===== GIVEN DATA =====
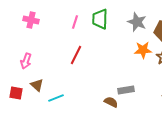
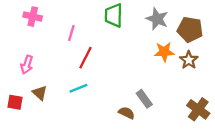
pink line: (75, 22) -> (71, 33), moved
gray rectangle: (126, 90) -> (144, 99), turned 63
cyan line: (56, 98) -> (78, 88), moved

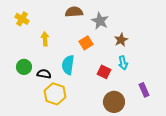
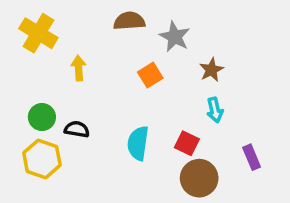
yellow cross: (22, 19) -> (38, 33), size x1.5
cyan semicircle: (68, 65) -> (138, 143), moved
red square: (104, 72) -> (187, 143), moved
yellow hexagon: (55, 94) -> (42, 159), moved

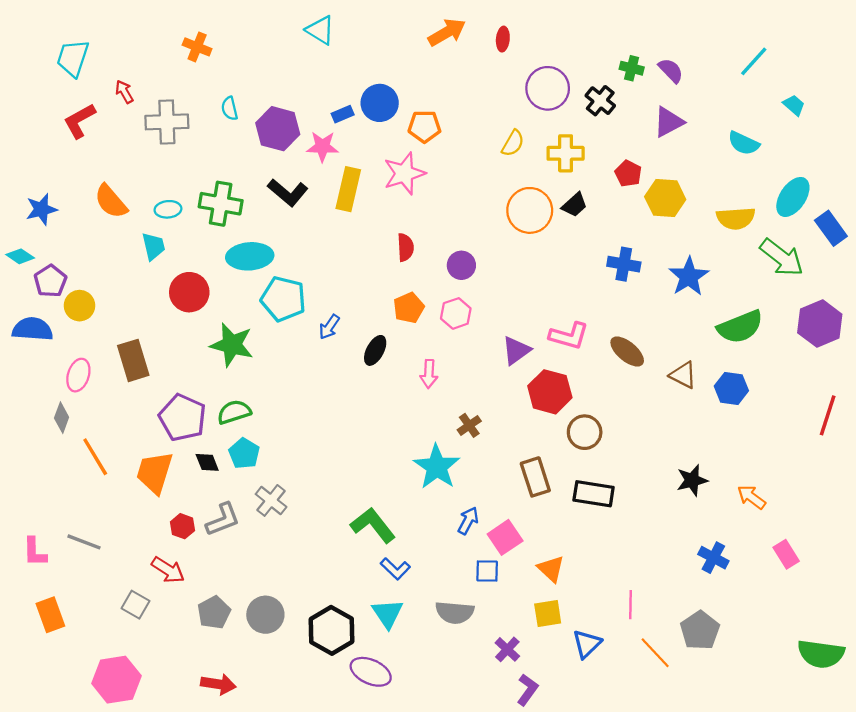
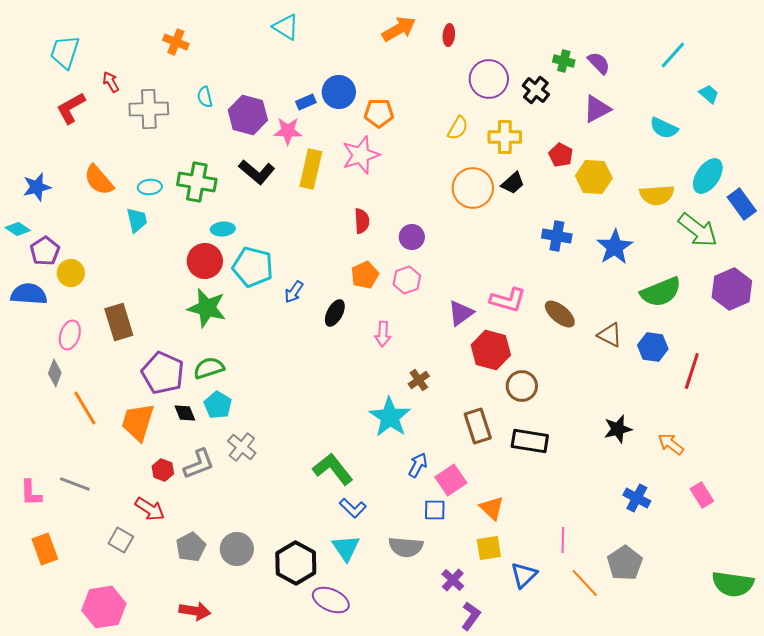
cyan ellipse: (250, 256) -> (223, 229), size x0.6
red circle: (189, 292) -> (205, 261), moved
red line: (828, 415) -> (692, 371), moved

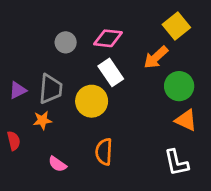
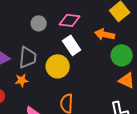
orange arrow: (156, 57) -> (105, 34), turned 54

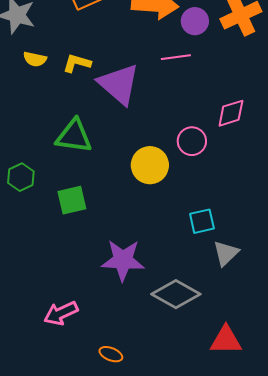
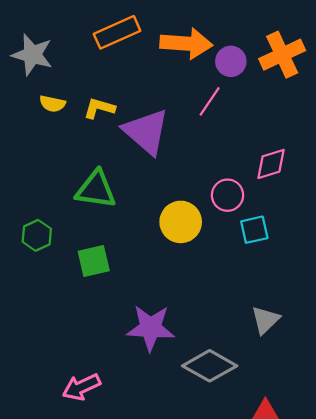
pink line: (176, 57) -> (210, 101), turned -48
cyan square: (202, 221) -> (254, 230), moved

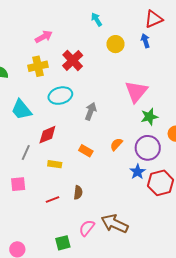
=====
PROBLEM DESCRIPTION
In the data, how many lines include the string "turned"? Reply with only that number.

ANSWER SPACE
3